◆ Task goal ◆
Search the records for lines with the word "BASE" and copy each match.

(Records from a data source)
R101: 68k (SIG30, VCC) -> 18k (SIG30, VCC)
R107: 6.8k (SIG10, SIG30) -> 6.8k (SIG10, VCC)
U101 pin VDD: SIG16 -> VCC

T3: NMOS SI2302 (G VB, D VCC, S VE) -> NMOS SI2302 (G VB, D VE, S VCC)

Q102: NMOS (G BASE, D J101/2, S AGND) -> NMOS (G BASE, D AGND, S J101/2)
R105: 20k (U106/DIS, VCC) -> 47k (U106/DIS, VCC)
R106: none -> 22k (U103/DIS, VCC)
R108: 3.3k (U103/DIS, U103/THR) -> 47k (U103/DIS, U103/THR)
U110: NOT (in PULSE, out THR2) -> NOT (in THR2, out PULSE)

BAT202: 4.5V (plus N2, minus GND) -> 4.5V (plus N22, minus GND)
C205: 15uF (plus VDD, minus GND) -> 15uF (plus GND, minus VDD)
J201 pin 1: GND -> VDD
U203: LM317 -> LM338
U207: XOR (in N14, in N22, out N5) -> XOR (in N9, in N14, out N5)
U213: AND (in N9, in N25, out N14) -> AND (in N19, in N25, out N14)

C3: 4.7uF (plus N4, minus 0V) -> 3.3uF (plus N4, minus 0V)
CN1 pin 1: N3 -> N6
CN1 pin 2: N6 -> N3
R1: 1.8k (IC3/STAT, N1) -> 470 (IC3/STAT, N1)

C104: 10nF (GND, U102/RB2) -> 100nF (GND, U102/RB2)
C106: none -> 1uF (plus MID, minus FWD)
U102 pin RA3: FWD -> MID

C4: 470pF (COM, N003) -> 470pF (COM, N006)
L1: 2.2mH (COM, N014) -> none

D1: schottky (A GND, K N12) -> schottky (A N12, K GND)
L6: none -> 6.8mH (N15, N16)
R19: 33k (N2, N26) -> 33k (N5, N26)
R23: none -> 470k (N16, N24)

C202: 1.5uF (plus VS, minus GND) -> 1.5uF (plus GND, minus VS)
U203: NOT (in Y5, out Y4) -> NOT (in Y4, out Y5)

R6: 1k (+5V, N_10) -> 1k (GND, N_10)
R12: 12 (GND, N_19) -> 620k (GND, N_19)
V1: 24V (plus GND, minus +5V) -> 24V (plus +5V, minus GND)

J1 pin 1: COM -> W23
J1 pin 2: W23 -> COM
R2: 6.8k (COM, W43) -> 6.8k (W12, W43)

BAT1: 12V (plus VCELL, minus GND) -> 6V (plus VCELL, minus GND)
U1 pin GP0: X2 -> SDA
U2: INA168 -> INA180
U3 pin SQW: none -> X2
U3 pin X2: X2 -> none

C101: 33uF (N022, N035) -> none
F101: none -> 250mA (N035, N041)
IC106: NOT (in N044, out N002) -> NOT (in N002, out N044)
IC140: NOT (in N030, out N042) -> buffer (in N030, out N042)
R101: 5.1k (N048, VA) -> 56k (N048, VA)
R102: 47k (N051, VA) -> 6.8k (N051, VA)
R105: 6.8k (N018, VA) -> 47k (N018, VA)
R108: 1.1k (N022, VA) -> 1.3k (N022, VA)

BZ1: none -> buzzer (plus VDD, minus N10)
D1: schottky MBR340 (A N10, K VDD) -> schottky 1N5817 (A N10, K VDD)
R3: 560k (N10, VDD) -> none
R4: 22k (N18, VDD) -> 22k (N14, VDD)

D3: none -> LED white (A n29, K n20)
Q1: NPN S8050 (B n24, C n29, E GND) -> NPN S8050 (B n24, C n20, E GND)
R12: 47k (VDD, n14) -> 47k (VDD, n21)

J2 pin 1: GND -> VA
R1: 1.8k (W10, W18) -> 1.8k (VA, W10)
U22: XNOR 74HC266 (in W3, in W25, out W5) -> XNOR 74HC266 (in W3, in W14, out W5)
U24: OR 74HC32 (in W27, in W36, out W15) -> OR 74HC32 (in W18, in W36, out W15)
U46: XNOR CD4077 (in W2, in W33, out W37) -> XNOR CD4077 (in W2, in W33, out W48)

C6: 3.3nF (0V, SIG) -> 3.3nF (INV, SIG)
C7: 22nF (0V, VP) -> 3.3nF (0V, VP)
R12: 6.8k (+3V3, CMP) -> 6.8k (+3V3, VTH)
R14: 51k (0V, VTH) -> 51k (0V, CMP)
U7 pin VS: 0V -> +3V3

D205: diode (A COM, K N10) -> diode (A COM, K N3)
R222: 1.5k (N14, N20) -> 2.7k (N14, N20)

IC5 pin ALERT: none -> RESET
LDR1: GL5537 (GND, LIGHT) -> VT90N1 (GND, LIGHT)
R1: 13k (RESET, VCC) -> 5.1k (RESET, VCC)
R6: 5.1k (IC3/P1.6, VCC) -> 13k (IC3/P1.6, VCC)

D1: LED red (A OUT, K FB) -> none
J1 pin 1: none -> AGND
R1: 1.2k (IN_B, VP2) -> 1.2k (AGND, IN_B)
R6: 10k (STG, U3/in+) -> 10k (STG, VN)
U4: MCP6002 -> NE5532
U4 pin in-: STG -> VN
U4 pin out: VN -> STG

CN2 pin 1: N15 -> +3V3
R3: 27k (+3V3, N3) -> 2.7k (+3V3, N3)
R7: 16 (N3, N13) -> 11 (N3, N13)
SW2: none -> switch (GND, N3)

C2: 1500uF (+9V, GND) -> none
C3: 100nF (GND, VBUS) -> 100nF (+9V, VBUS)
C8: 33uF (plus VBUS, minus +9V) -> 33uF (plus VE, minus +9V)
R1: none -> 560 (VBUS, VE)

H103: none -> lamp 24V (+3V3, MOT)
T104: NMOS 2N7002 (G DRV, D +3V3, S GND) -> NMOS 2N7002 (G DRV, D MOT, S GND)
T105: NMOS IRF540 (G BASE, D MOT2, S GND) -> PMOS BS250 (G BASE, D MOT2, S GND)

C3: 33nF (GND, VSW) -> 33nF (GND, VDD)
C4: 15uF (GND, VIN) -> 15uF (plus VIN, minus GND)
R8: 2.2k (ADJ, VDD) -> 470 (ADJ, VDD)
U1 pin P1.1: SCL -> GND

◆ Answer space ◆
Q102: NMOS (G BASE, D J101/2, S AGND) -> NMOS (G BASE, D AGND, S J101/2)
T105: NMOS IRF540 (G BASE, D MOT2, S GND) -> PMOS BS250 (G BASE, D MOT2, S GND)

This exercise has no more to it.